* LISTING:
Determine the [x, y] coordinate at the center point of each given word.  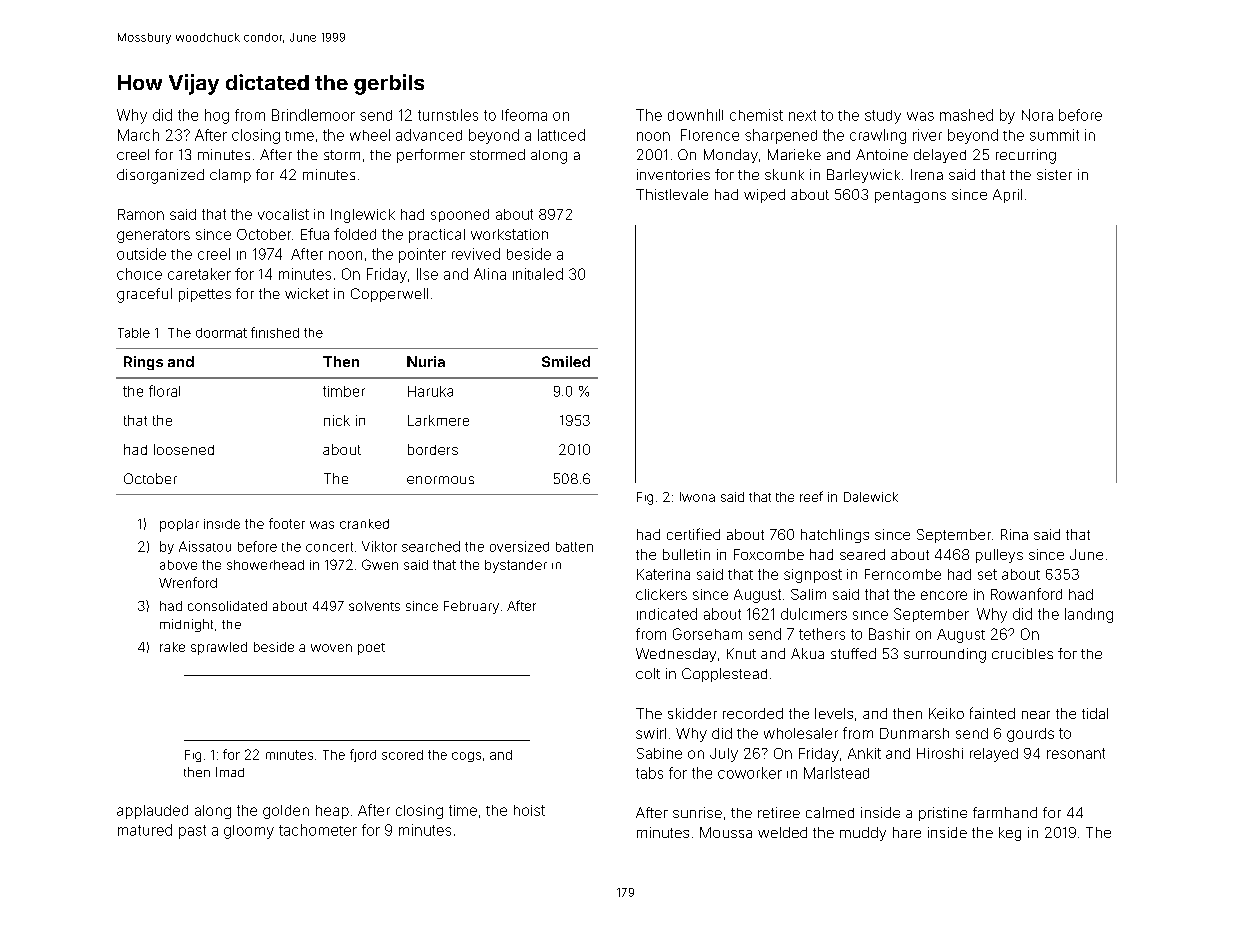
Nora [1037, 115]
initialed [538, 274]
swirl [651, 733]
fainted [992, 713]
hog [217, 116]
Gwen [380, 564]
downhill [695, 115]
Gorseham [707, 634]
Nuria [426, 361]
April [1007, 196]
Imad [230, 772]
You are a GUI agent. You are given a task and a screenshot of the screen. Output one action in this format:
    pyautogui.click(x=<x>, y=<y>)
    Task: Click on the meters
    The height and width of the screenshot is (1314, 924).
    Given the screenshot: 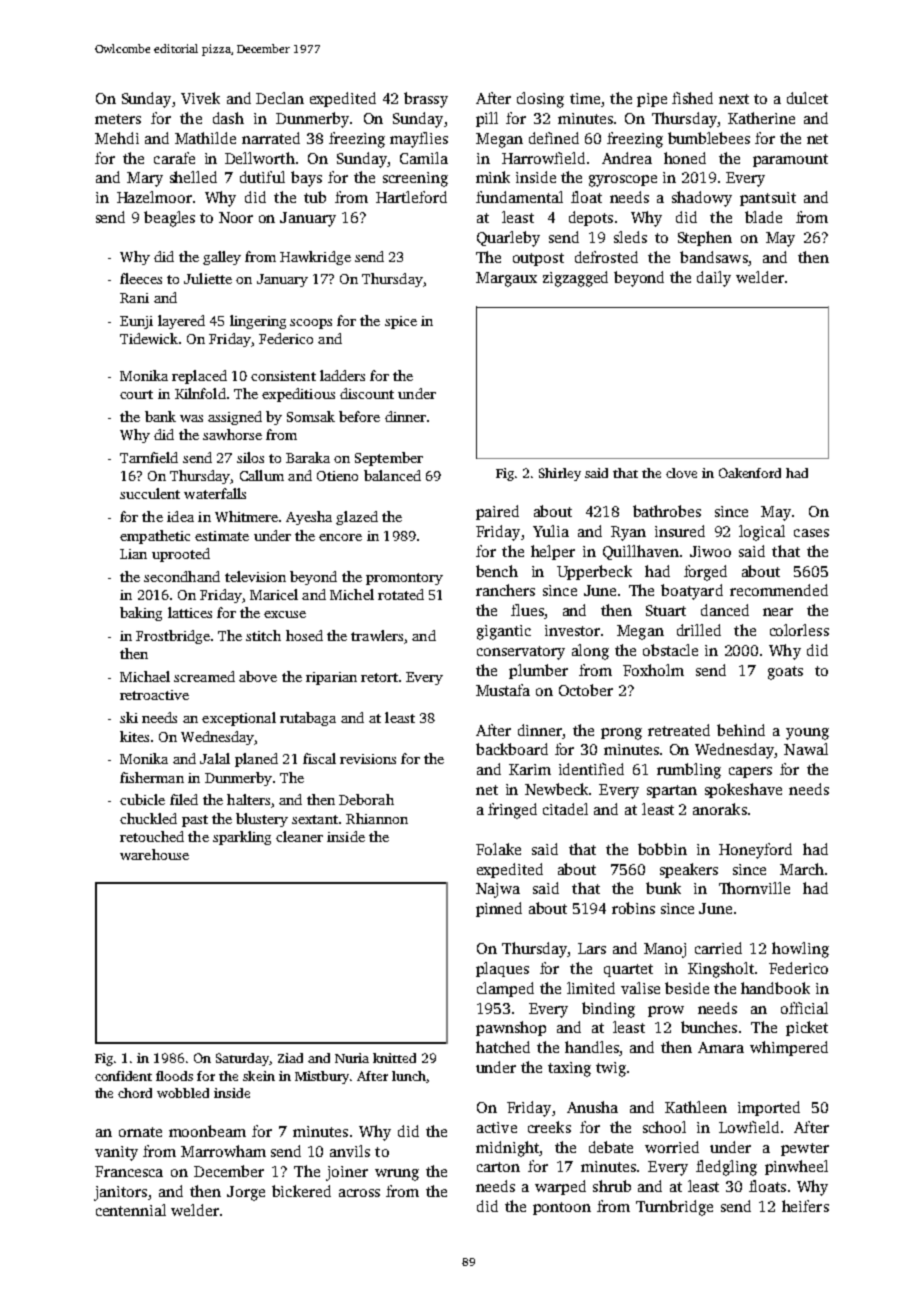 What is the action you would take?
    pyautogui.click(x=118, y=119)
--
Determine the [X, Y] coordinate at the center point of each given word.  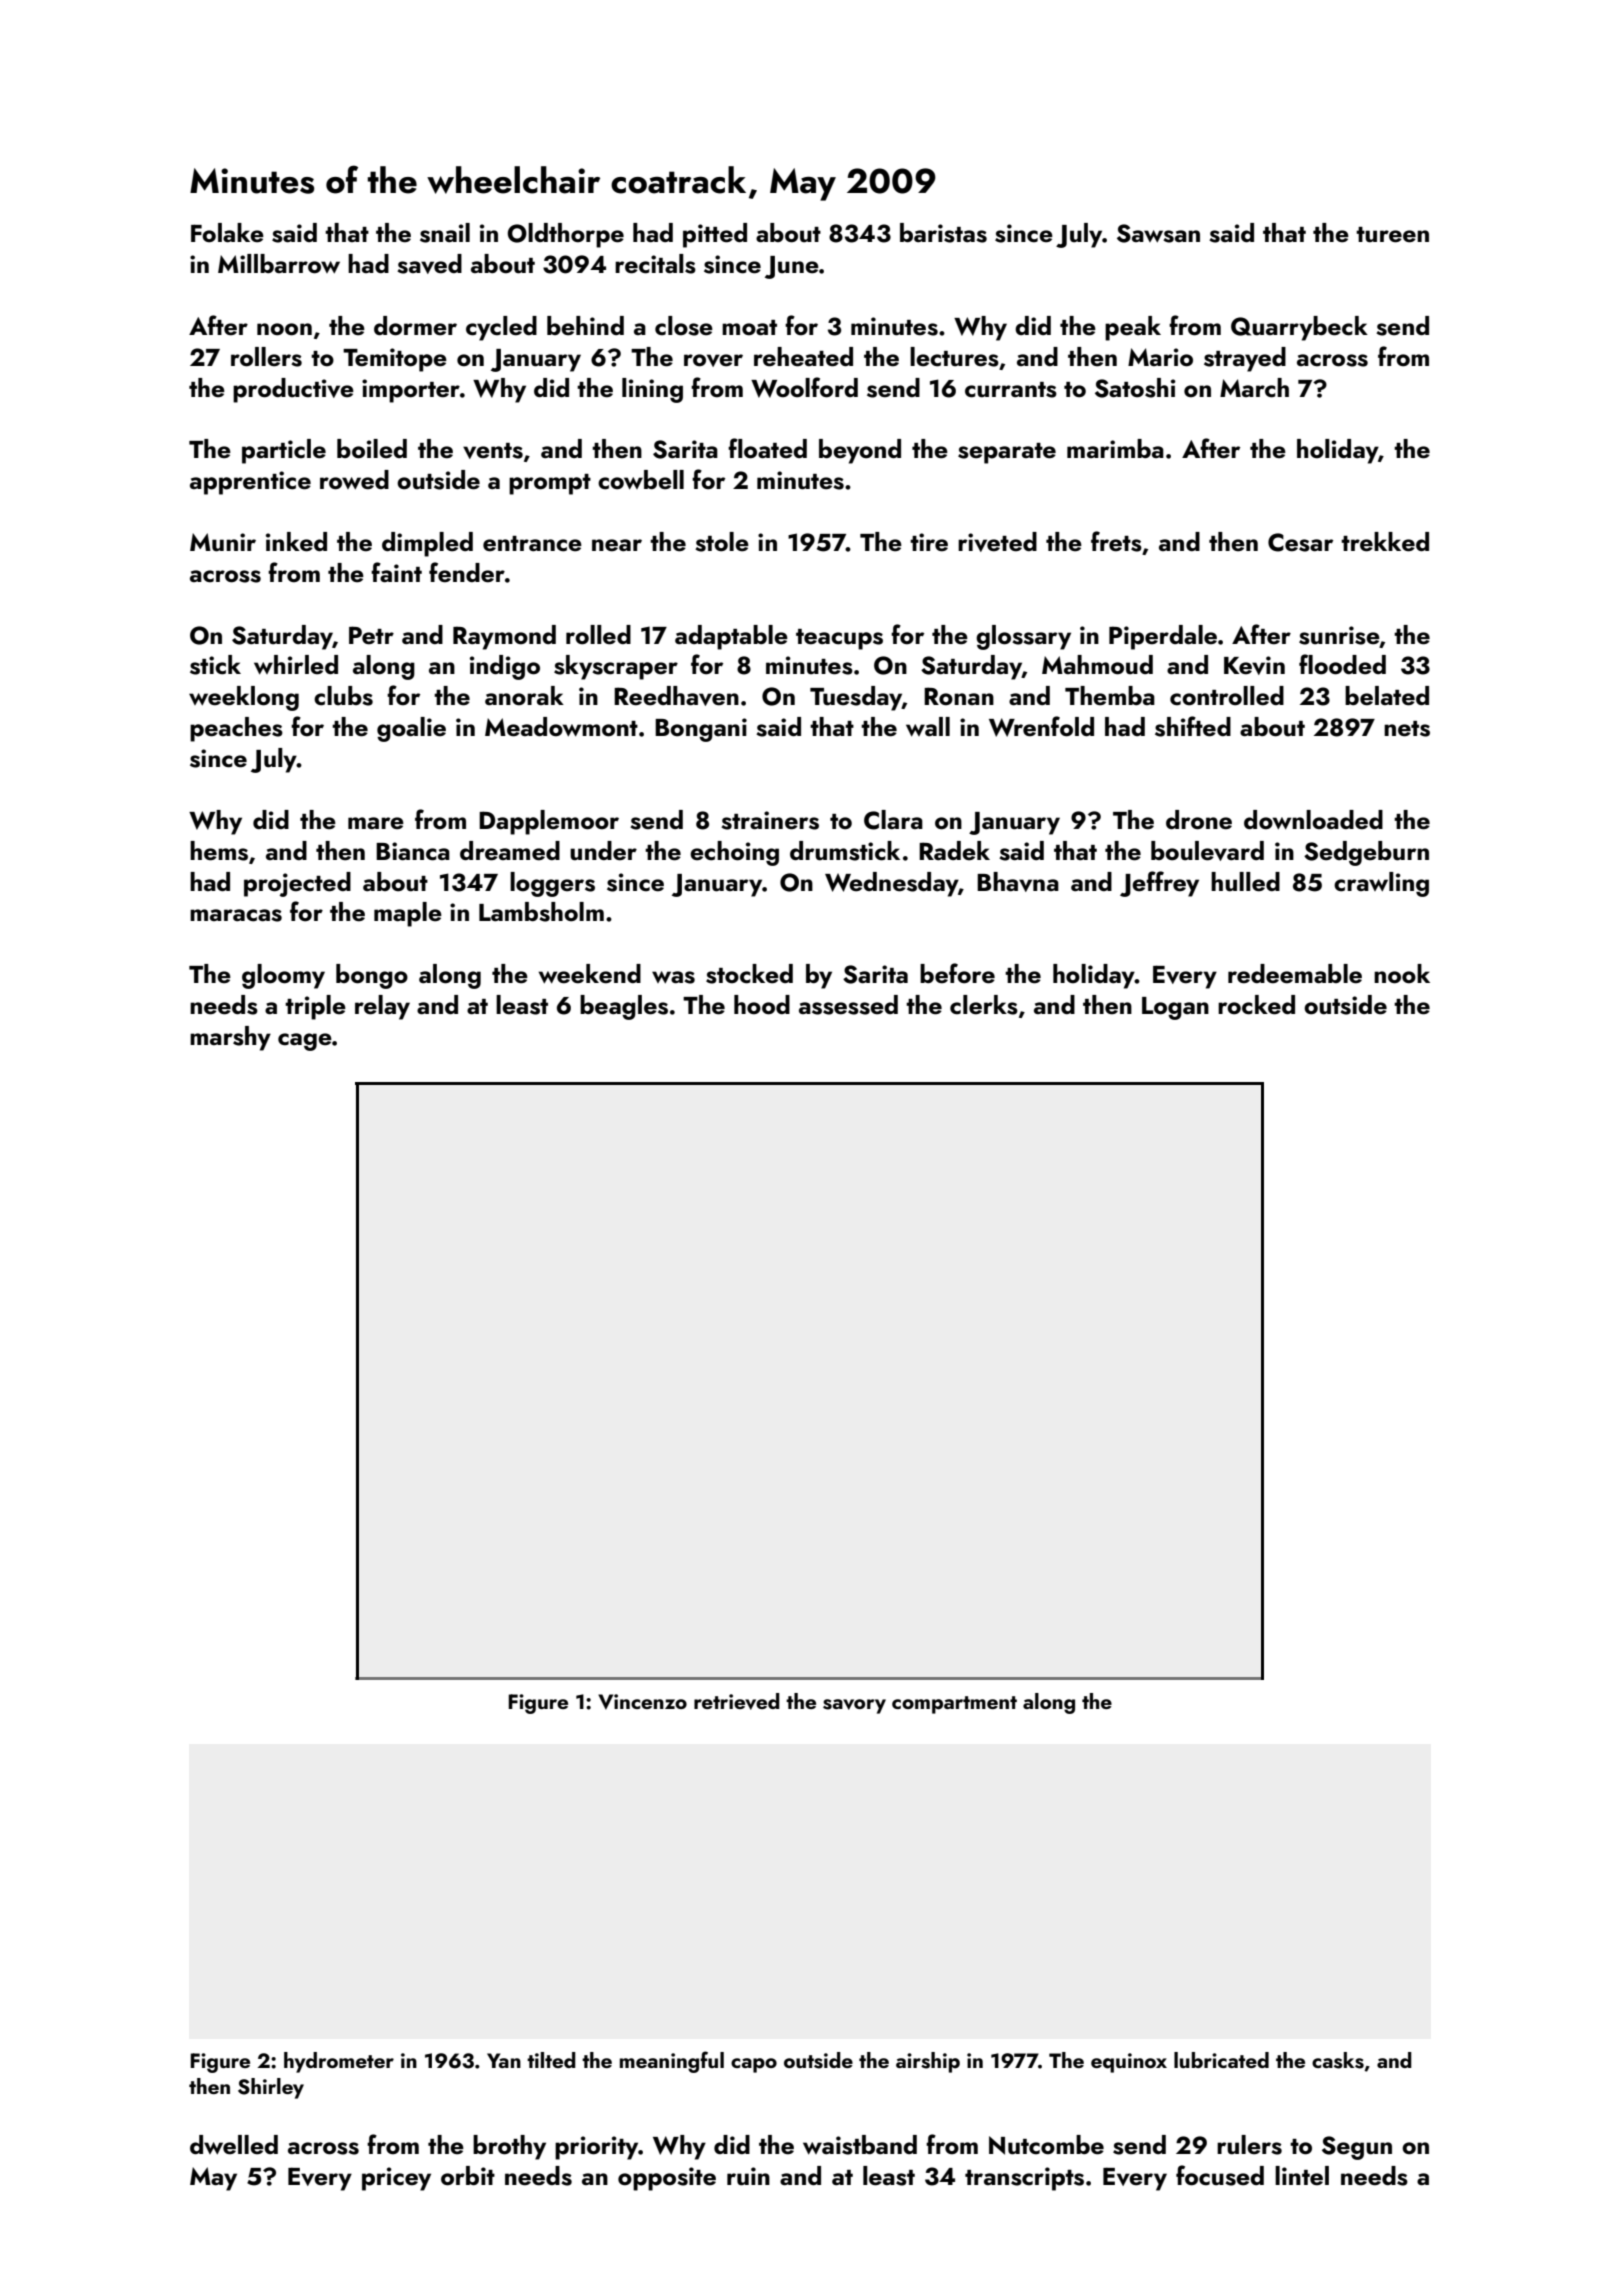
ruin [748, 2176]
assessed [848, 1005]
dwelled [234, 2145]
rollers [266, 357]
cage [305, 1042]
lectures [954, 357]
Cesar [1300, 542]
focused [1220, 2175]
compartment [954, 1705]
...
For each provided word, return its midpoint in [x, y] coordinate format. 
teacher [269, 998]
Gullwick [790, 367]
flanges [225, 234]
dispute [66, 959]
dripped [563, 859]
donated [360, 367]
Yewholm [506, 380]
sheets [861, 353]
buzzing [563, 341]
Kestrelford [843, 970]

* STATED PROBLEM:
Begin at the line of the records that has "rollers [266, 357]" and stop after the line that has "compartment [954, 1705]". Turn those lines into a numbered list, leaving out any blank lines.

* FINISHED TASK:
1. rollers [266, 357]
2. cage [305, 1042]
3. lectures [954, 357]
4. Cesar [1300, 542]
5. focused [1220, 2175]
6. compartment [954, 1705]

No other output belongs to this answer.